Data for this task Start Marker

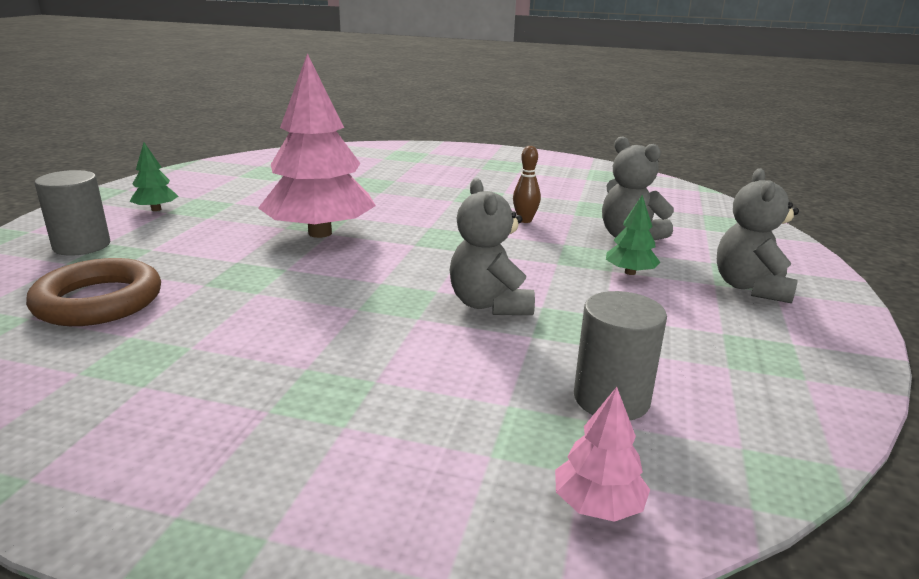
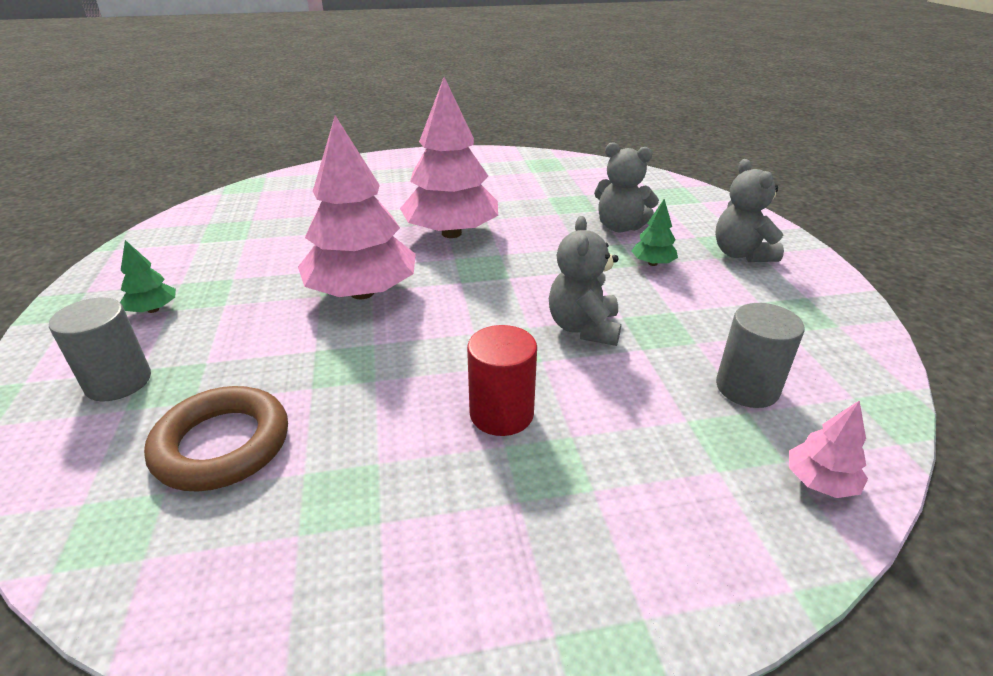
camera: 25 degrees left, 10 degrees up
(331, 345) = (501, 414): none -> red cylinder
(449, 209) = (451, 233): none -> pink tree
(489, 304) = (583, 328): grey teddy bear -> grey teddy bear turned 45 degrees clockwise
(525, 220) = (526, 230): brown bowling pin -> none

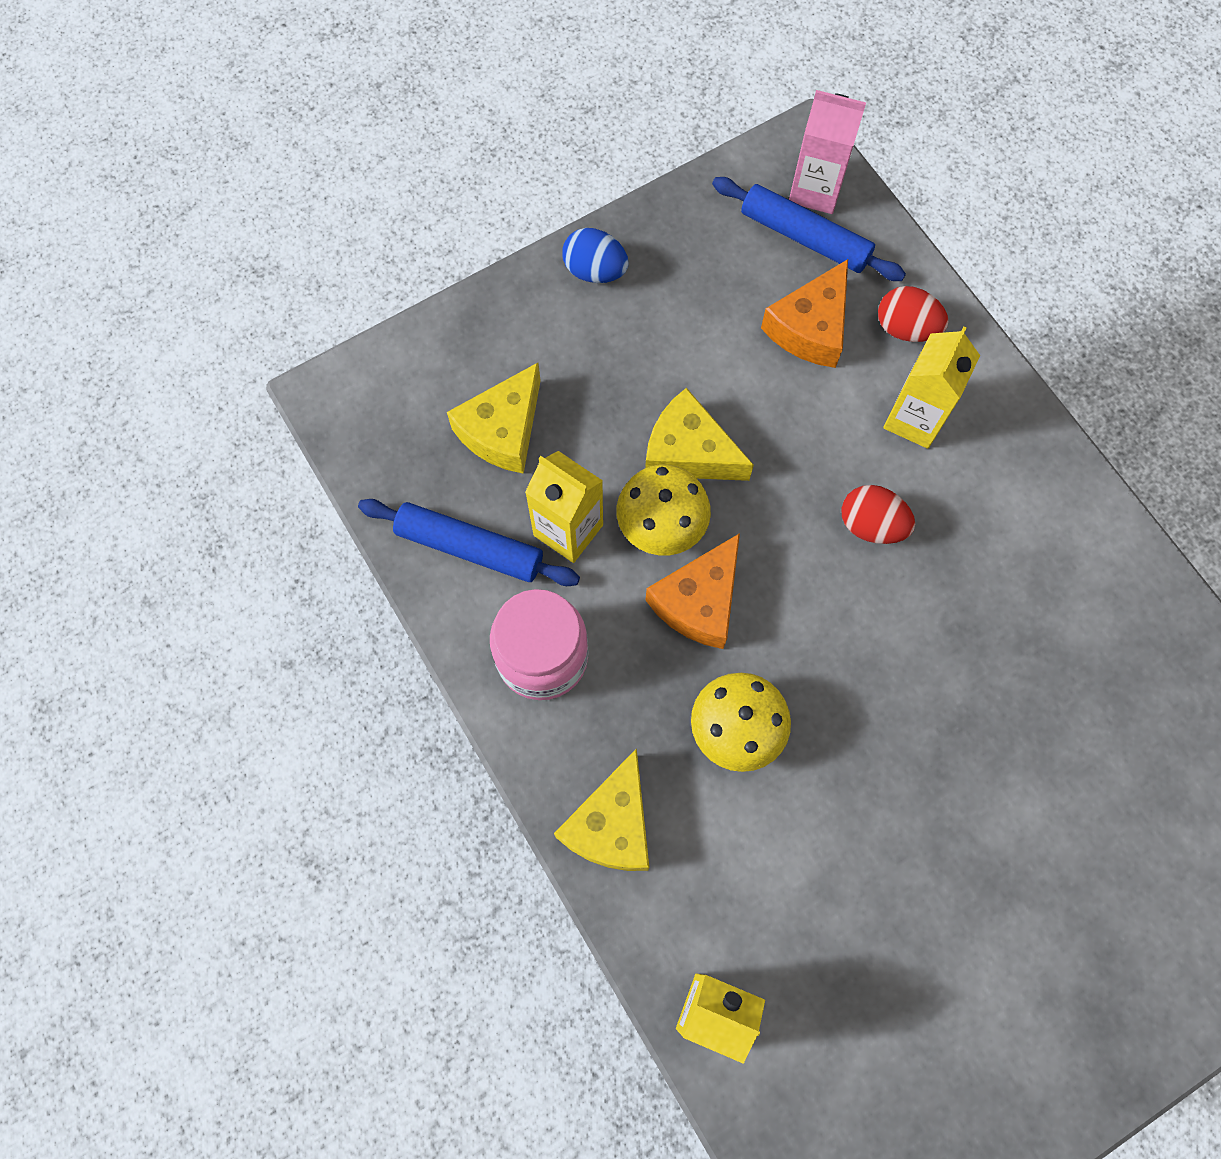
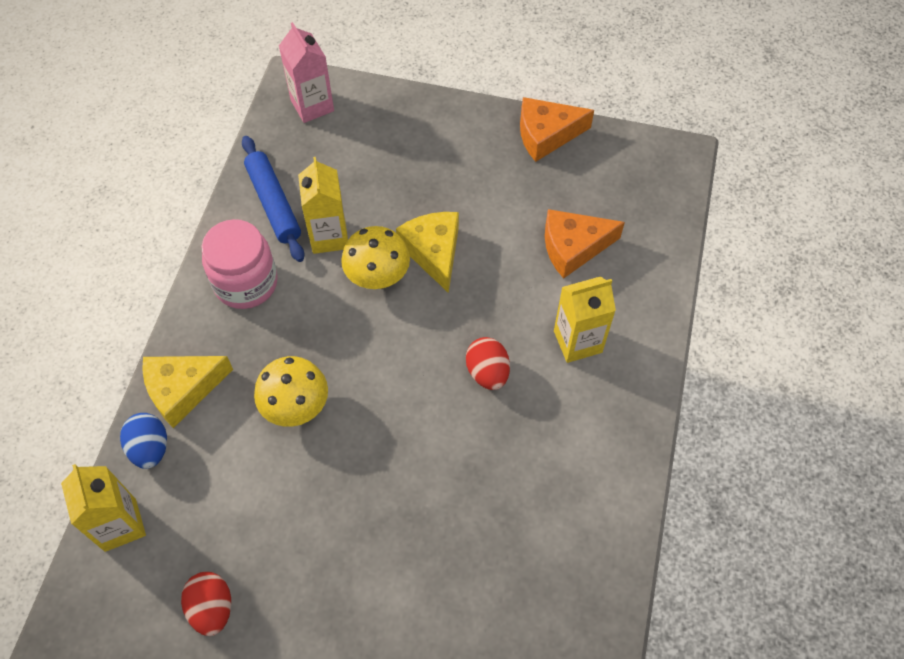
camera: 45 degrees right, 10 degrees down
(503, 430) = (354, 164): yellow cheese -> none
(595, 271) = (489, 128): blue egg -> blue egg (150, 448)
(699, 601) = (352, 327): orange cheese -> orange cheese (546, 135)
(805, 237) = (625, 201): blue rolling pin -> none
(815, 190) = (660, 183): pink carton -> pink carton (312, 106)
(905, 328) = (628, 292): red egg -> red egg (212, 608)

Data for this task End Marker

▶ **Problem statement**:
Please output exactly the lines of the data above, from its first line through the line with "camera: 45 degrees right, 10 degrees down", and nothing else; drop the pictures.

▶ **Answer below**:
camera: 25 degrees left, 10 degrees up
(331, 345) = (501, 414): none -> red cylinder
(449, 209) = (451, 233): none -> pink tree
(489, 304) = (583, 328): grey teddy bear -> grey teddy bear turned 45 degrees clockwise
(525, 220) = (526, 230): brown bowling pin -> none

camera: 45 degrees right, 10 degrees down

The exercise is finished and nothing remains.